**Assignment**
Pictures in the data below are not part of the copy; transcribe everything else exactly.

*** Information given ***

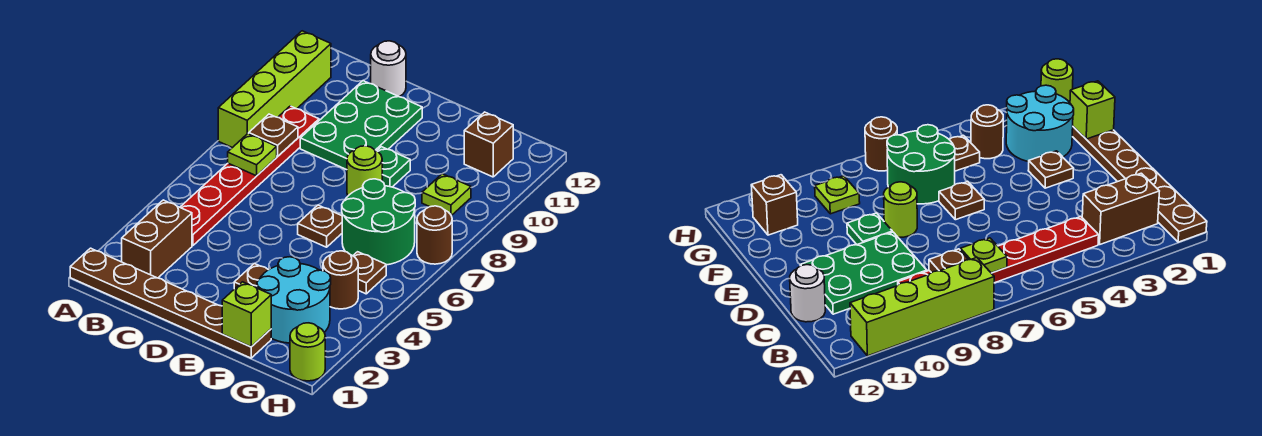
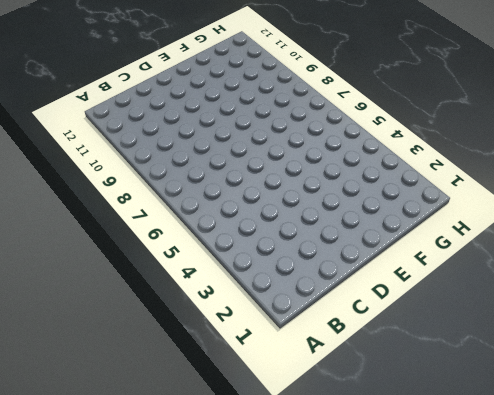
none -> brown 1x6 plate [70,248,271,358]
none -> lime 1x4 brick [218,31,331,148]
none -> brown 1x2 brick [122,200,192,278]

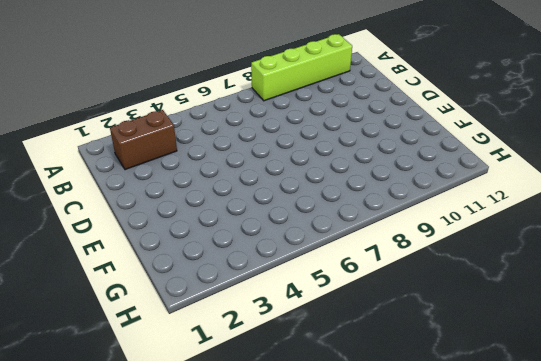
none -> brown 1x6 plate [70,248,271,358]
none -> red 1x6 plate [180,106,319,246]
none -> green 2x3 plate [300,81,422,170]

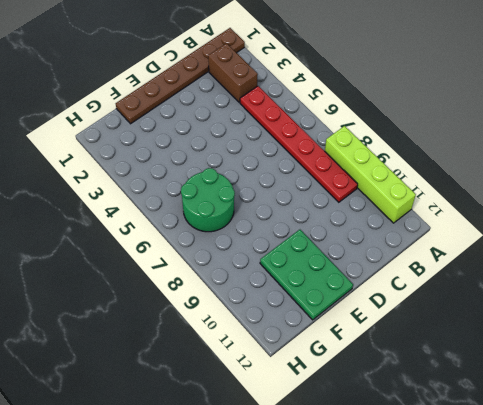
green 2x3 plate [260,230,353,320] -> green 2x3 plate moved to [300,81,422,170]
none -> white 1x1 round brick [371,41,406,97]
none -> brown 1x1 plate [234,263,268,289]
none -> brown 1x1 plate [298,205,342,247]

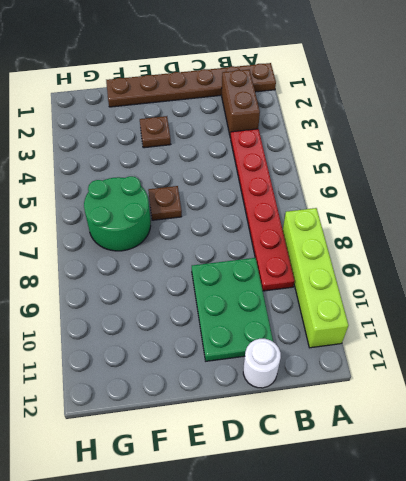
none -> lime 1x1 round brick [347,146,382,196]
none -> green 1x1 plate [377,147,410,187]
none -> cyan 2x2 round brick [257,257,331,343]

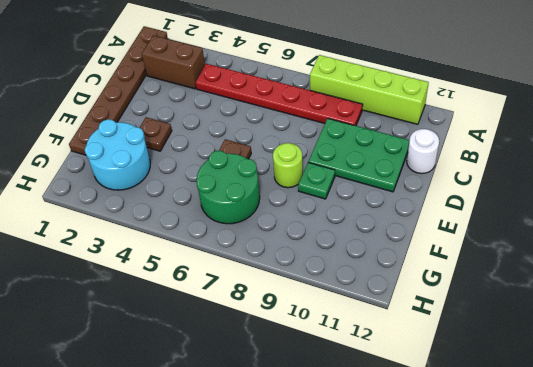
none -> brown 1x1 round brick [323,251,358,309]
none -> brown 1x1 plate [353,252,386,294]
none -> lime 1x1 plate [422,174,471,216]

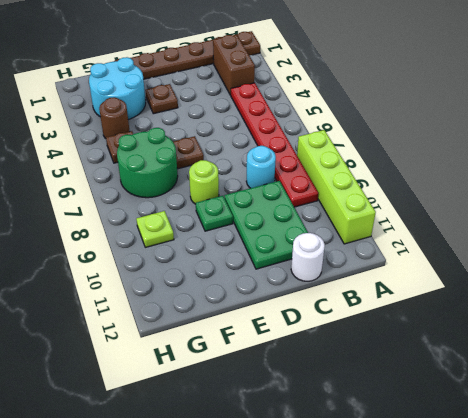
cyan 1x1 round brick [246,146,276,188] -> none
none -> brown 1x1 brick [464,112,513,177]
none -> lime 1x1 round brick [290,323,325,381]
none -> brown 1x1 round brick [417,206,452,264]

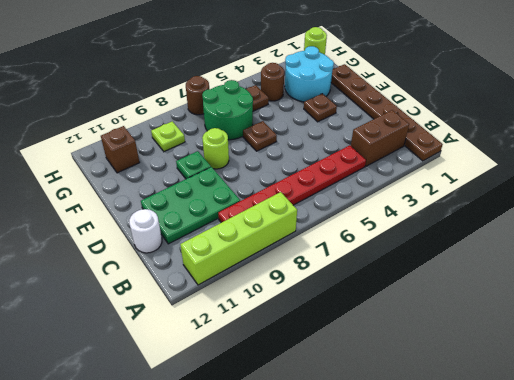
none -> lime 1x1 plate [228,134,277,176]
none -> brown 1x1 plate [249,114,298,156]
none -> lime 1x1 brick [222,282,271,347]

*** End of Information given ***

**Answer below**
none -> brown 1x6 plate [70,248,271,358]
none -> lime 1x4 brick [218,31,331,148]
none -> brown 1x2 brick [122,200,192,278]

none -> brown 1x6 plate [70,248,271,358]
none -> red 1x6 plate [180,106,319,246]
none -> green 2x3 plate [300,81,422,170]

green 2x3 plate [260,230,353,320] -> green 2x3 plate moved to [300,81,422,170]
none -> white 1x1 round brick [371,41,406,97]
none -> brown 1x1 plate [234,263,268,289]
none -> brown 1x1 plate [298,205,342,247]

none -> lime 1x1 round brick [347,146,382,196]
none -> green 1x1 plate [377,147,410,187]
none -> cyan 2x2 round brick [257,257,331,343]

none -> brown 1x1 round brick [323,251,358,309]
none -> brown 1x1 plate [353,252,386,294]
none -> lime 1x1 plate [422,174,471,216]

cyan 1x1 round brick [246,146,276,188] -> none
none -> brown 1x1 brick [464,112,513,177]
none -> lime 1x1 round brick [290,323,325,381]
none -> brown 1x1 round brick [417,206,452,264]

none -> lime 1x1 plate [228,134,277,176]
none -> brown 1x1 plate [249,114,298,156]
none -> lime 1x1 brick [222,282,271,347]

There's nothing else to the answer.